• About this task: Search the data for the string "bowl" and gather each line it is in.

══ Given records

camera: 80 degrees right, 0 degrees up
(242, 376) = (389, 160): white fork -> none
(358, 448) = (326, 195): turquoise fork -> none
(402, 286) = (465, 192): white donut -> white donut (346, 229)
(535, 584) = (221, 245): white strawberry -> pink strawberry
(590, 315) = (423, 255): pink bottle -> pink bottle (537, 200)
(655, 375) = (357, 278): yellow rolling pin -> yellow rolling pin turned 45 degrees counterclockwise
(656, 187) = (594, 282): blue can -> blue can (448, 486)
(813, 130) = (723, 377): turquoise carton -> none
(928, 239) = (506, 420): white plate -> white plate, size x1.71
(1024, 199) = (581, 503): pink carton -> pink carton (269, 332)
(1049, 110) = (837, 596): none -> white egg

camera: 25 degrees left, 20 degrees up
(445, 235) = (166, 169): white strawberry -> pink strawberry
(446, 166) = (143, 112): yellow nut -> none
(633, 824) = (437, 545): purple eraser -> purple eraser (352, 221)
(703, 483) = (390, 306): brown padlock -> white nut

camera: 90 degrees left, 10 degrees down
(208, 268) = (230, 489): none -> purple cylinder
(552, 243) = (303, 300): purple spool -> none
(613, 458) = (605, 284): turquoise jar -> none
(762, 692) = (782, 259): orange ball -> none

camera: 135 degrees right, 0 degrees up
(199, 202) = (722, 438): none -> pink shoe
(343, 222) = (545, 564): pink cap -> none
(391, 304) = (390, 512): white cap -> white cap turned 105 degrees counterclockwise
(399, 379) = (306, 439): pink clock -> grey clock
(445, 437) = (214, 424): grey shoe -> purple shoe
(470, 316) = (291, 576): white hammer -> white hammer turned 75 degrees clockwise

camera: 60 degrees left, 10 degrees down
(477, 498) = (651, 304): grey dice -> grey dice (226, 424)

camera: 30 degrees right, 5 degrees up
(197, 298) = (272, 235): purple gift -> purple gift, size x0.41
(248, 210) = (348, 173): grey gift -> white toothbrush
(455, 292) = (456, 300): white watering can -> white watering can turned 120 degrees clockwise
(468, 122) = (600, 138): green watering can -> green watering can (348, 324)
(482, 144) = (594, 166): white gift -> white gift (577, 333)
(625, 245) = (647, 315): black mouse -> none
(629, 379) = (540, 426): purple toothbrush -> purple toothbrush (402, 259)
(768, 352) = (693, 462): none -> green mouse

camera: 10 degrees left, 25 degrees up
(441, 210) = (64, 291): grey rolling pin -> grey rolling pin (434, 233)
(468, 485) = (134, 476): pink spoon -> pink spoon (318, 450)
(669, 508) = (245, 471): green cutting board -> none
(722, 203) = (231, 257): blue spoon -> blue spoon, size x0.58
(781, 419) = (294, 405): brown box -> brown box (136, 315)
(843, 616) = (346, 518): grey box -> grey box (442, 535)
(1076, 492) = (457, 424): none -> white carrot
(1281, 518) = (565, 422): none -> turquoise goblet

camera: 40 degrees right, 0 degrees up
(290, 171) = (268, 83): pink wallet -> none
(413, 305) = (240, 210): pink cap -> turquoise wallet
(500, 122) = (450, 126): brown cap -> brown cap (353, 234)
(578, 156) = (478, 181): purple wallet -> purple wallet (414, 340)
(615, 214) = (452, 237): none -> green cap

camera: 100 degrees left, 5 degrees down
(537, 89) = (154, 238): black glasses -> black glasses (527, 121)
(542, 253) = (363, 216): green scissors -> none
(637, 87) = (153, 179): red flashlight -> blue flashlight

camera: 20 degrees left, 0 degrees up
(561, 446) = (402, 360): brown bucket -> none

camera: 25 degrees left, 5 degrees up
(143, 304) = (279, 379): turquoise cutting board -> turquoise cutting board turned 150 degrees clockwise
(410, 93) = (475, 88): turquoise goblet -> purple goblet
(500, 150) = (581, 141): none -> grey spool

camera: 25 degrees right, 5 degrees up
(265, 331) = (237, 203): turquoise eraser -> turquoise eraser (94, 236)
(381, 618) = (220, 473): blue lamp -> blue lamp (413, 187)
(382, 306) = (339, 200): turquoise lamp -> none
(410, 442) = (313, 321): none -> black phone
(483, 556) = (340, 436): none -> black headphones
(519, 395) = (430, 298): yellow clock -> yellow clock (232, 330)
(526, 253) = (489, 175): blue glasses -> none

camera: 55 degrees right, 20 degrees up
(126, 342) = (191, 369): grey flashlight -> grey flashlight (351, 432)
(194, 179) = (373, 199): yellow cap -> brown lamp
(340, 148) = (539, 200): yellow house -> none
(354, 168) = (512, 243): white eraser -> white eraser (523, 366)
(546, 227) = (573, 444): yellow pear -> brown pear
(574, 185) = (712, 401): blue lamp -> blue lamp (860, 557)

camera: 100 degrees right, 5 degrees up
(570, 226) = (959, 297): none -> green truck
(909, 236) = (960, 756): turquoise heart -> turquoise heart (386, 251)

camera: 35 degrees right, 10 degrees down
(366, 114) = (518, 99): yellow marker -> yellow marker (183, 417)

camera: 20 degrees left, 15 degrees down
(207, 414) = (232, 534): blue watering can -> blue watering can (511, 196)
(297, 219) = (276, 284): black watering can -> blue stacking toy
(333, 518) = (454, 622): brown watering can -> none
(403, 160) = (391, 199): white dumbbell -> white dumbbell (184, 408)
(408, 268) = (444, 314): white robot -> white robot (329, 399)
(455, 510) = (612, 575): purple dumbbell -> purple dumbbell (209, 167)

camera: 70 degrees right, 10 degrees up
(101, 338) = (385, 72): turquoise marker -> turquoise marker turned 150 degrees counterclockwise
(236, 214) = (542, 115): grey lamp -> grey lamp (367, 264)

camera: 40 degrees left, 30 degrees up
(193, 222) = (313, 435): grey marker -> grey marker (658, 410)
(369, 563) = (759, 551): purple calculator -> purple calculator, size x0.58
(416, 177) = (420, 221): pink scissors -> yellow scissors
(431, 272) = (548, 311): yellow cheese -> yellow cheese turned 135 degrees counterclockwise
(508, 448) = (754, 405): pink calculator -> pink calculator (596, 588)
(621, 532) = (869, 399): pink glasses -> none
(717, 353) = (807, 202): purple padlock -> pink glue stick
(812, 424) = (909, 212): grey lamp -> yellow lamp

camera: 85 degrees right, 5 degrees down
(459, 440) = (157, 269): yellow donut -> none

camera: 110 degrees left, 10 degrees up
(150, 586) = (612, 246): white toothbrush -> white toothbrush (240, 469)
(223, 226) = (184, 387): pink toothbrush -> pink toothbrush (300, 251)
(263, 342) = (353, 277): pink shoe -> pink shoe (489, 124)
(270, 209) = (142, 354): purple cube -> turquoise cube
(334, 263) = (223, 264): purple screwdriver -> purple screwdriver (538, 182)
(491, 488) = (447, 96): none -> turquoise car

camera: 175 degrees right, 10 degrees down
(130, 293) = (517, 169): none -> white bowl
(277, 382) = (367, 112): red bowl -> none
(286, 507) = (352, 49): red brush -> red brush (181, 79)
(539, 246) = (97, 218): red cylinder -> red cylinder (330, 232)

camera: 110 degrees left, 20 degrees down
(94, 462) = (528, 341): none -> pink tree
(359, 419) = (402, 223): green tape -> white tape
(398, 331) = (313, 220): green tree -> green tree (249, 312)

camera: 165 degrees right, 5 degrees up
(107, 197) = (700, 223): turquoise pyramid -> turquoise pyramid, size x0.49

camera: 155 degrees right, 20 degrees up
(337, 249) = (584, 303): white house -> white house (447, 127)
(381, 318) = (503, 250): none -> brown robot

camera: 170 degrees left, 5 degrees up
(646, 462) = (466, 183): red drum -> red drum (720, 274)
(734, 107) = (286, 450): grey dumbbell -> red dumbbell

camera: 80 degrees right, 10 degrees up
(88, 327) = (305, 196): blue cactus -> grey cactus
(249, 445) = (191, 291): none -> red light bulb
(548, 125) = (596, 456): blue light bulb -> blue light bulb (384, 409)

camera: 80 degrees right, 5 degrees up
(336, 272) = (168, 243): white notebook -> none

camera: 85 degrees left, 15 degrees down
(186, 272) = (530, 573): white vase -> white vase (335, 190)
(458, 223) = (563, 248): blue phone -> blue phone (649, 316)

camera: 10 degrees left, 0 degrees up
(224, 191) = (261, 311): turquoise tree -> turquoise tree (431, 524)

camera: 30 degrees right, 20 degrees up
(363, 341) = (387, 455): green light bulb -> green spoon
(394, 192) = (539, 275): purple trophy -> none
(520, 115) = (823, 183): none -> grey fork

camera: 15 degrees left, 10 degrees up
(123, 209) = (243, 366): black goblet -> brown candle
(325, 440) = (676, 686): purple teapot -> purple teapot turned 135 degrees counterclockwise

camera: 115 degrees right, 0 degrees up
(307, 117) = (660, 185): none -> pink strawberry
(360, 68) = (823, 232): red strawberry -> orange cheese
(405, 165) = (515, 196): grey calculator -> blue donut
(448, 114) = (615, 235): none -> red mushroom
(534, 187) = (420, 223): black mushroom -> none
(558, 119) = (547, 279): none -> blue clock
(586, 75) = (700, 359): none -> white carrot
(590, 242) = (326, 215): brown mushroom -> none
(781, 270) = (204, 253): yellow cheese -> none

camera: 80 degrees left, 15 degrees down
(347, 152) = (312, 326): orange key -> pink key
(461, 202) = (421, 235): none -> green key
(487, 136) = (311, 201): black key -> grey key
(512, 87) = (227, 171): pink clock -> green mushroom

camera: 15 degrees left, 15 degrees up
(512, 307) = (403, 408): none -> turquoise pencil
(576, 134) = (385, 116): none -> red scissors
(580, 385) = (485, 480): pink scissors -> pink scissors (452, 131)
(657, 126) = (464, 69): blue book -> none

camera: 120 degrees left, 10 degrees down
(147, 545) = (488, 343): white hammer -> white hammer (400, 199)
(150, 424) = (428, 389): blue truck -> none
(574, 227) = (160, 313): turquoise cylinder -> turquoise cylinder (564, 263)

════

• Task response:
(130, 293) = (517, 169): none -> white bowl
(277, 382) = (367, 112): red bowl -> none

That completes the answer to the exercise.